Could you restate exactly the lines that begin at the line with "(404, 621) = (193, 208): purple" and end at the final line of the data?

**********

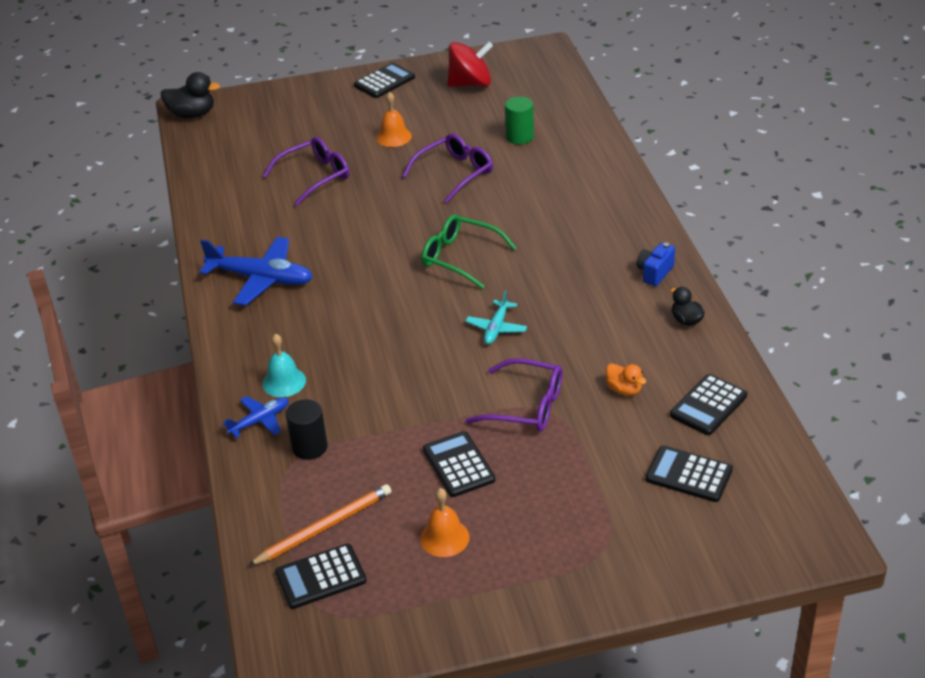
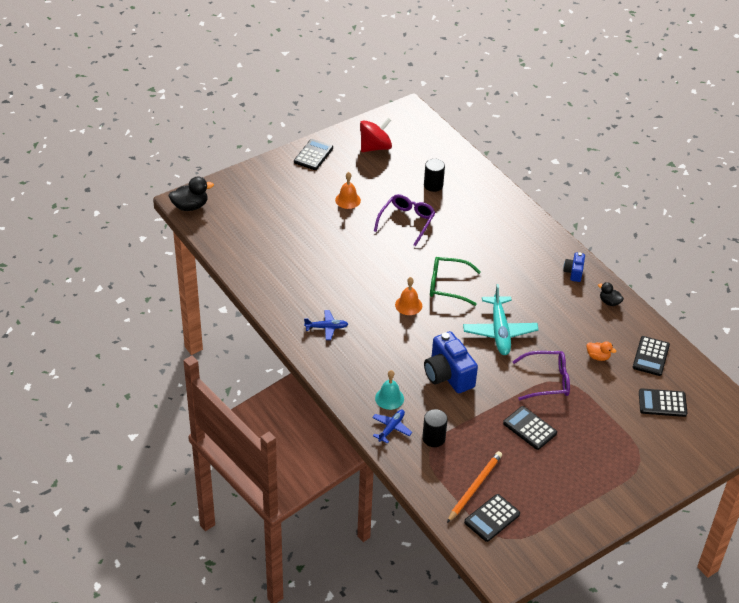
camera: 25 degrees left, 5 degrees up
(261, 279) = (326, 328): blue plane -> blue plane, size x0.54
(314, 177) = (312, 242): purple glasses -> none
(385, 369) = (448, 375): none -> blue camera
(444, 538) = (548, 476): orange bell -> orange bell (408, 305)
(496, 328) = (499, 331): turquoise plane -> turquoise plane, size x1.84
(520, 137) = (433, 185): green cylinder -> black cylinder

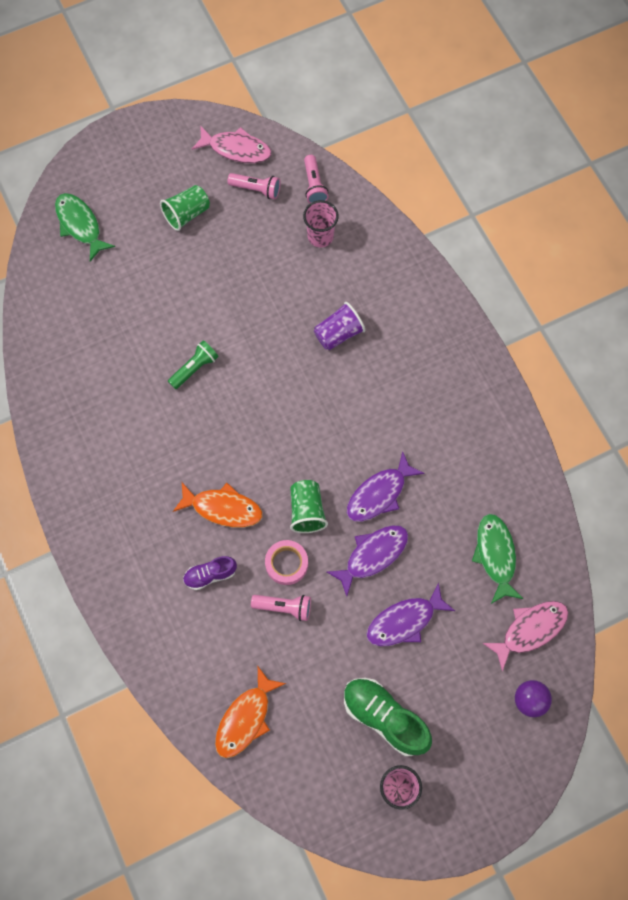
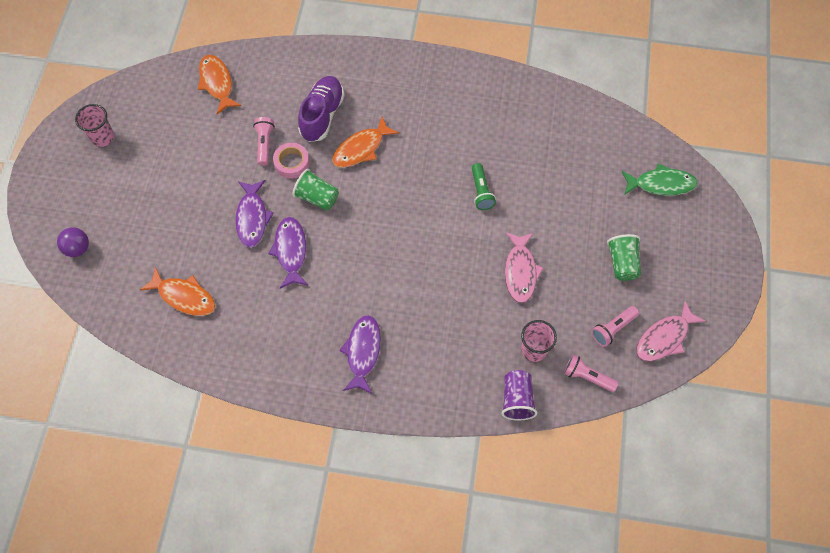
camera: 125 degrees right, 5 degrees down
(210, 575) = (322, 115): purple shoe -> purple shoe, size x1.75
(284, 607) = (265, 144): pink flashlight -> pink flashlight turned 135 degrees clockwise
(338, 333) = (437, 306): purple cup -> purple cup (517, 399)
(384, 717) = (147, 157): green shoe -> none
(404, 621) = (193, 208): purple fish -> purple fish (363, 352)
(495, 555) = (184, 296): green fish -> orange fish
(530, 630) = (118, 282): pink fish -> pink fish (520, 271)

**********

• Answer box
(404, 621) = (193, 208): purple fish -> purple fish (363, 352)
(495, 555) = (184, 296): green fish -> orange fish
(530, 630) = (118, 282): pink fish -> pink fish (520, 271)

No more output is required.